## Task directions
Below are the records; pull every line that includes "pink".

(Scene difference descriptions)
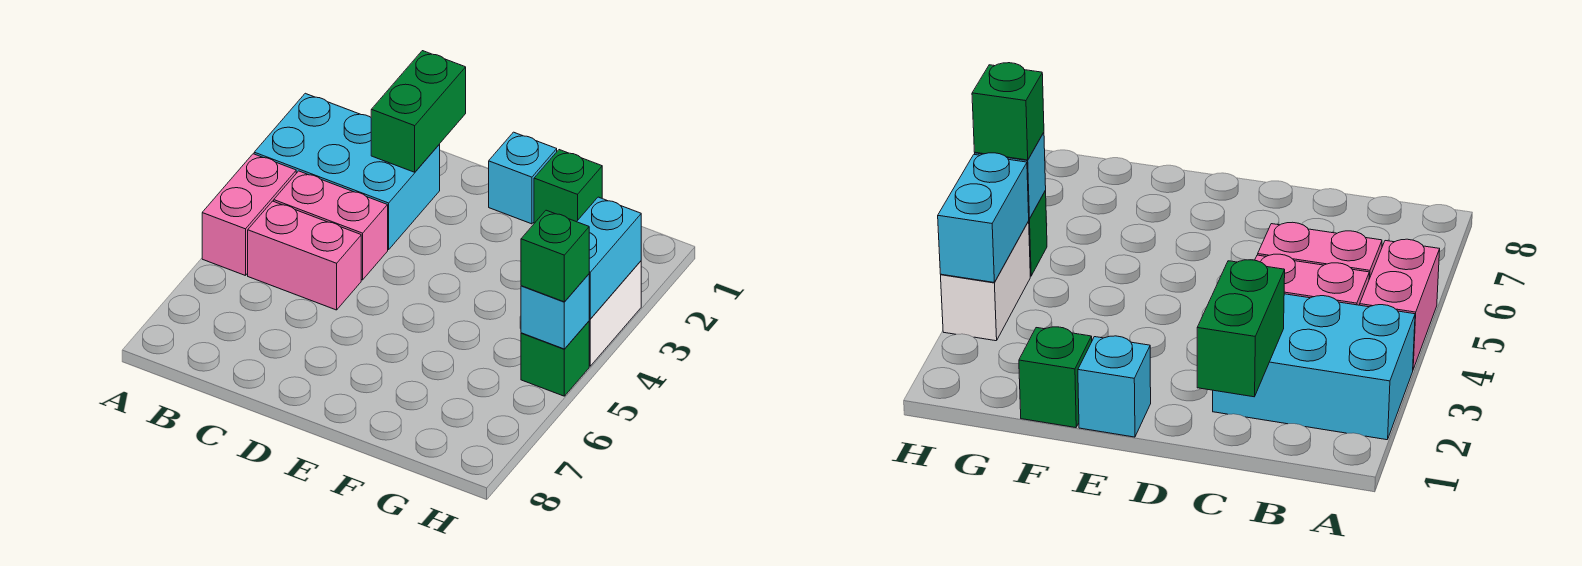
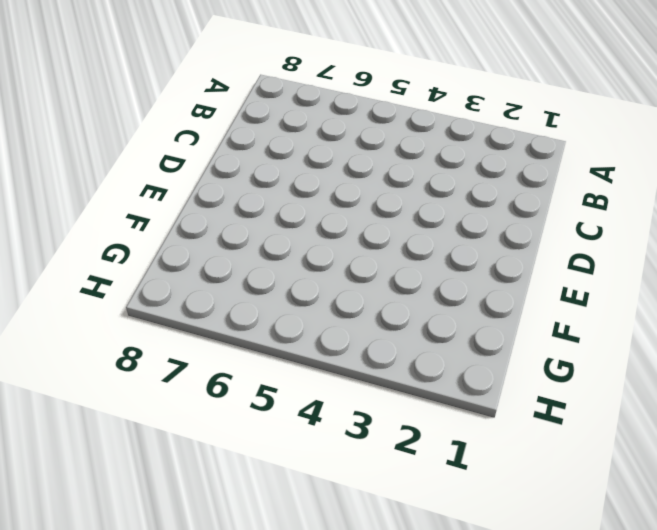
none -> cyan brick A2:C3 level 1
none -> pink brick A4:A5 level 1
none -> pink brick B4:C4 level 1

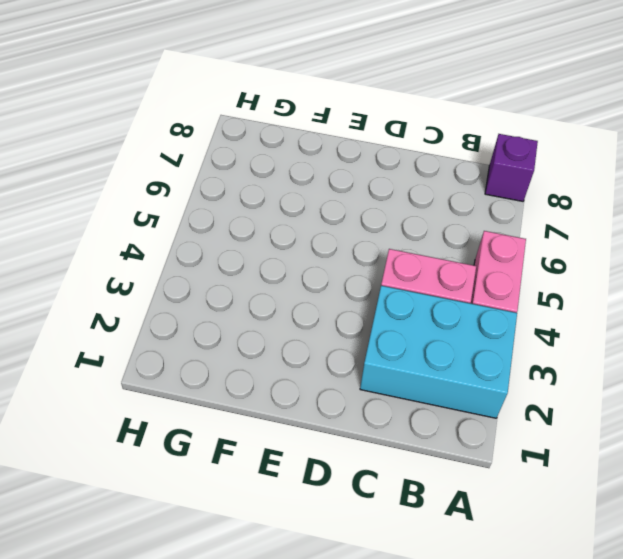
purple brick A8 level 1 -> none
none -> pink brick B5:C5 level 1
none -> cyan brick E1 level 1
none -> green brick F1 level 1

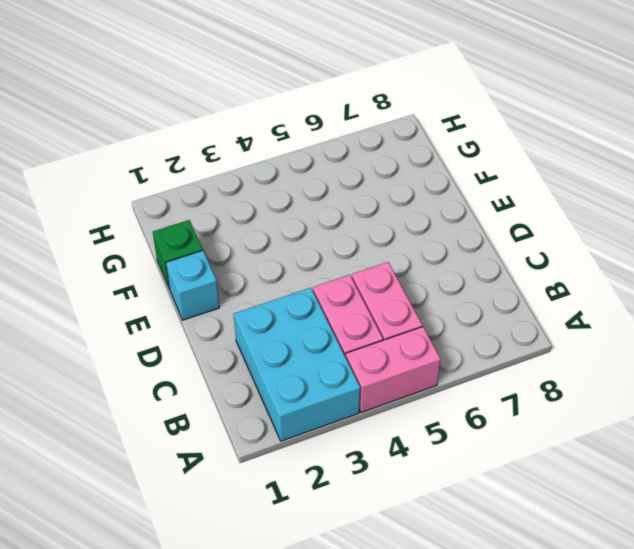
none -> white brick H3:H4 level 1
none -> green brick H5 level 1
none -> green brick C1:C2 level 2

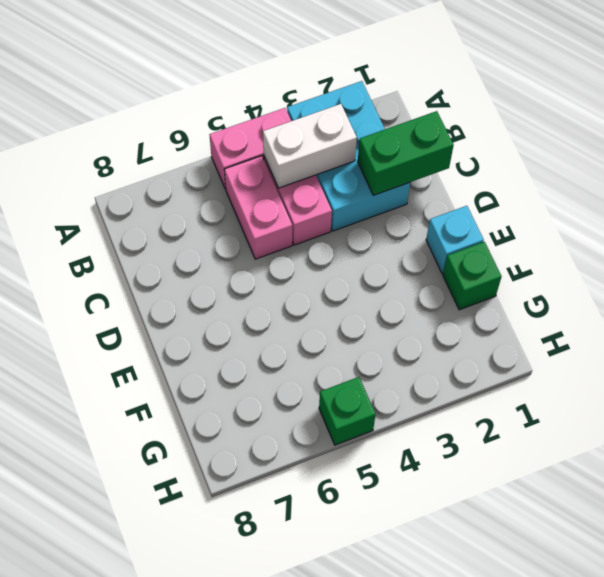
white brick B3:B4 level 2 -> white brick H3:H4 level 1
none -> cyan brick H3:H4 level 2
none -> cyan brick H5 level 2
none -> green brick H5 level 3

## Result of the exercise
none -> pink brick A4:A5 level 1
none -> pink brick B4:C4 level 1
none -> pink brick B5:C5 level 1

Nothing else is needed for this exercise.